▶ _Task objective_: Take every line containing "plus" from the material and copy it.
....................
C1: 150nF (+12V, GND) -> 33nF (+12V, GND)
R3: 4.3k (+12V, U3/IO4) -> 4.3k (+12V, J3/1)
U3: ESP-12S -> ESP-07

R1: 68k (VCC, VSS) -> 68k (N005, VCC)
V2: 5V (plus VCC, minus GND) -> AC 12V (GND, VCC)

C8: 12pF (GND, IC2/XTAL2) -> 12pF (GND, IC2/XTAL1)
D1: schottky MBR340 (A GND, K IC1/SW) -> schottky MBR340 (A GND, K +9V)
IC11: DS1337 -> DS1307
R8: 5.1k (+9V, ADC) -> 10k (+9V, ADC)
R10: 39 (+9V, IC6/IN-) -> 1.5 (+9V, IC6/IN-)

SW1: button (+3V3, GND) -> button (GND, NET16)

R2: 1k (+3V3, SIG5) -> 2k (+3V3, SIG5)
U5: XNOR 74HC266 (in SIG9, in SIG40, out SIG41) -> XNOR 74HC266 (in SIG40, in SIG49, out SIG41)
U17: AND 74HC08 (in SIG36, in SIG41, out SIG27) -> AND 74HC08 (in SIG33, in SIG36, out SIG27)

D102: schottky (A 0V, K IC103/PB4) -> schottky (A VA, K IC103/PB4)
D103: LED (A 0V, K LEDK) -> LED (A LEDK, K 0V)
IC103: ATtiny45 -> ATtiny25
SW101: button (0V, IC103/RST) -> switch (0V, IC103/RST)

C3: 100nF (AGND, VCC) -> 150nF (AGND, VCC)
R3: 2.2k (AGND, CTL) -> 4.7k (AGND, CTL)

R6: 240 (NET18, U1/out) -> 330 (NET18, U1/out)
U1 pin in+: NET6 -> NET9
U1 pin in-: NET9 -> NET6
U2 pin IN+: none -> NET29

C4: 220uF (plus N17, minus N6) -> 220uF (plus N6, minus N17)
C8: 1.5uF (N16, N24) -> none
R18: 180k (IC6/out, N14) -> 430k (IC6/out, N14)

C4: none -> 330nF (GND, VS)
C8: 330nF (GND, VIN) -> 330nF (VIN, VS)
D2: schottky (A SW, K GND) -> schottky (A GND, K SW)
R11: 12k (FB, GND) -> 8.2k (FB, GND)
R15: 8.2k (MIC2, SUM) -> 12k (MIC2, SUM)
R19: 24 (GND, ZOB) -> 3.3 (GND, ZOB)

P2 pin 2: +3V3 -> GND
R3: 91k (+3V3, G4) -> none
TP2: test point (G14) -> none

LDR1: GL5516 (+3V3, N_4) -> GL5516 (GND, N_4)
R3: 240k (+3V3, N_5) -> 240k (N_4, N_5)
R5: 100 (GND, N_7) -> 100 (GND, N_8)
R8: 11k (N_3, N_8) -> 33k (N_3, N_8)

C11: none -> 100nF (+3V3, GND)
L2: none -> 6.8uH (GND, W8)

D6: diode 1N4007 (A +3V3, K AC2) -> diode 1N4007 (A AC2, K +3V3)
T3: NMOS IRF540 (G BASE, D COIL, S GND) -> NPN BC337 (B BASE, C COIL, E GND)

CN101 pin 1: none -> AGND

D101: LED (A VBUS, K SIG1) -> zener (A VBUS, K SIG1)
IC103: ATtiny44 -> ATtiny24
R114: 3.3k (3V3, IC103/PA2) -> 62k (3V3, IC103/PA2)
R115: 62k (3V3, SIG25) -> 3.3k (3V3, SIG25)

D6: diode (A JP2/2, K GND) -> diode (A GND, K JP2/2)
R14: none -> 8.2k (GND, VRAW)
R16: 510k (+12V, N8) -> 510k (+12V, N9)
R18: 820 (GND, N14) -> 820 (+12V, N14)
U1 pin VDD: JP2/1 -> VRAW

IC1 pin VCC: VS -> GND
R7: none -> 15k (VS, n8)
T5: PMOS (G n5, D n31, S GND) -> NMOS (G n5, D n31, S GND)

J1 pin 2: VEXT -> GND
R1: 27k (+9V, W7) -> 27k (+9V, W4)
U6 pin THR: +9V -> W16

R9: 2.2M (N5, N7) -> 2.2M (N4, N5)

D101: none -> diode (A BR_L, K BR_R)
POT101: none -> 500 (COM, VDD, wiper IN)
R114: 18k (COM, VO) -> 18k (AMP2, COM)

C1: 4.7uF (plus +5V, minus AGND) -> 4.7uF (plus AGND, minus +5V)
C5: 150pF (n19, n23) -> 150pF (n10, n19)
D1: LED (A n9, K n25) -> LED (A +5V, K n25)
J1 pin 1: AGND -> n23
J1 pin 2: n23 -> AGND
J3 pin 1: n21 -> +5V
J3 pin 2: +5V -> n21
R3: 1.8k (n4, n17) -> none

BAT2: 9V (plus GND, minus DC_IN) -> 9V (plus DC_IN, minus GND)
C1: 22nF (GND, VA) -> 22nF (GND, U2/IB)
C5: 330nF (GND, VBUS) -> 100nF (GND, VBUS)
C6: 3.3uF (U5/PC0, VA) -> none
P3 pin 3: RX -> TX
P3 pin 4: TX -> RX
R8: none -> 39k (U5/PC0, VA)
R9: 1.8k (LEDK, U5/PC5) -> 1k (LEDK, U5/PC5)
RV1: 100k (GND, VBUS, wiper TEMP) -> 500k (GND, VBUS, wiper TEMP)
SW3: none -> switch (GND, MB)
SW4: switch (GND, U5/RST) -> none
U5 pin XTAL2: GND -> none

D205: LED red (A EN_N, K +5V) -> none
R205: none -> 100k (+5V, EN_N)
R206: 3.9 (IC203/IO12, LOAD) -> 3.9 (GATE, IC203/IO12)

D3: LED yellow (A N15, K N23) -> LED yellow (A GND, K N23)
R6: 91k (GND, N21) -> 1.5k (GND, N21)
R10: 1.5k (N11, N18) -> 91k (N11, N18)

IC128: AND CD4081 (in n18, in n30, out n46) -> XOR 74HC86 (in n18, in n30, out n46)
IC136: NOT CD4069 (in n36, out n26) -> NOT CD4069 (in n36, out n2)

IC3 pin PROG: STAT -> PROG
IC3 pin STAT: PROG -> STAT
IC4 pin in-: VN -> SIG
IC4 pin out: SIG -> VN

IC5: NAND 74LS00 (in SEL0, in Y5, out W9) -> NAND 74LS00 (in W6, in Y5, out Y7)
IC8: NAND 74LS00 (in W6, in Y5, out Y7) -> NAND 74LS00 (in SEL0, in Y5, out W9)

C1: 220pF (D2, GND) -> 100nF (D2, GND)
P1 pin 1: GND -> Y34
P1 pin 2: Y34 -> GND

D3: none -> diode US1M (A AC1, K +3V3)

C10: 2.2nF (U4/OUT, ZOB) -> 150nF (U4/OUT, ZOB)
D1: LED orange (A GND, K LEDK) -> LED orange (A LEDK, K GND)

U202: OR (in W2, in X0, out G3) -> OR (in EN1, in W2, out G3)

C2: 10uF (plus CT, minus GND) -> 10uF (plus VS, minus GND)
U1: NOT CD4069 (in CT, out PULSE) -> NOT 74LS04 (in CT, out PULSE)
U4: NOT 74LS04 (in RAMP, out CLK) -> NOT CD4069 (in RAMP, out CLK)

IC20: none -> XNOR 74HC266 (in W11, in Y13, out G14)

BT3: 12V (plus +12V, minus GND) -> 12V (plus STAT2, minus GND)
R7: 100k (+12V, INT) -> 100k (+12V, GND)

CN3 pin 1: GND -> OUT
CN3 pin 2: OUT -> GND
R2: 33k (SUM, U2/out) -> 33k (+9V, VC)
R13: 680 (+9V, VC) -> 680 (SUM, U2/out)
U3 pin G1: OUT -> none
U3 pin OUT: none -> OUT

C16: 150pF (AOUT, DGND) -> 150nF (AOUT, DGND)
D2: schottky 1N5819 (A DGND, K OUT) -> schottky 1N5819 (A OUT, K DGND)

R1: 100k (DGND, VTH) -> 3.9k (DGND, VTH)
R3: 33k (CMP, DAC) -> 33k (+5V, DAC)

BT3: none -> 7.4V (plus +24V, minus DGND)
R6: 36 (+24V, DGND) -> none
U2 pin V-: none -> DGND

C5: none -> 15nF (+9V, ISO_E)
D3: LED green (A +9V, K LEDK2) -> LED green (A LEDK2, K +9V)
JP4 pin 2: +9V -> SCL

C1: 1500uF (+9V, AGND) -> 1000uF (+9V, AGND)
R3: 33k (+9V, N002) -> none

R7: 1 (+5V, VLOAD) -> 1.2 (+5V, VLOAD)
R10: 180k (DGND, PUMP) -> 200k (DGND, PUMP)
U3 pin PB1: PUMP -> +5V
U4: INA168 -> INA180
....................
▶ _Reply_:
V2: 5V (plus VCC, minus GND) -> AC 12V (GND, VCC)
C4: 220uF (plus N17, minus N6) -> 220uF (plus N6, minus N17)
C1: 4.7uF (plus +5V, minus AGND) -> 4.7uF (plus AGND, minus +5V)
BAT2: 9V (plus GND, minus DC_IN) -> 9V (plus DC_IN, minus GND)
C2: 10uF (plus CT, minus GND) -> 10uF (plus VS, minus GND)
BT3: 12V (plus +12V, minus GND) -> 12V (plus STAT2, minus GND)
BT3: none -> 7.4V (plus +24V, minus DGND)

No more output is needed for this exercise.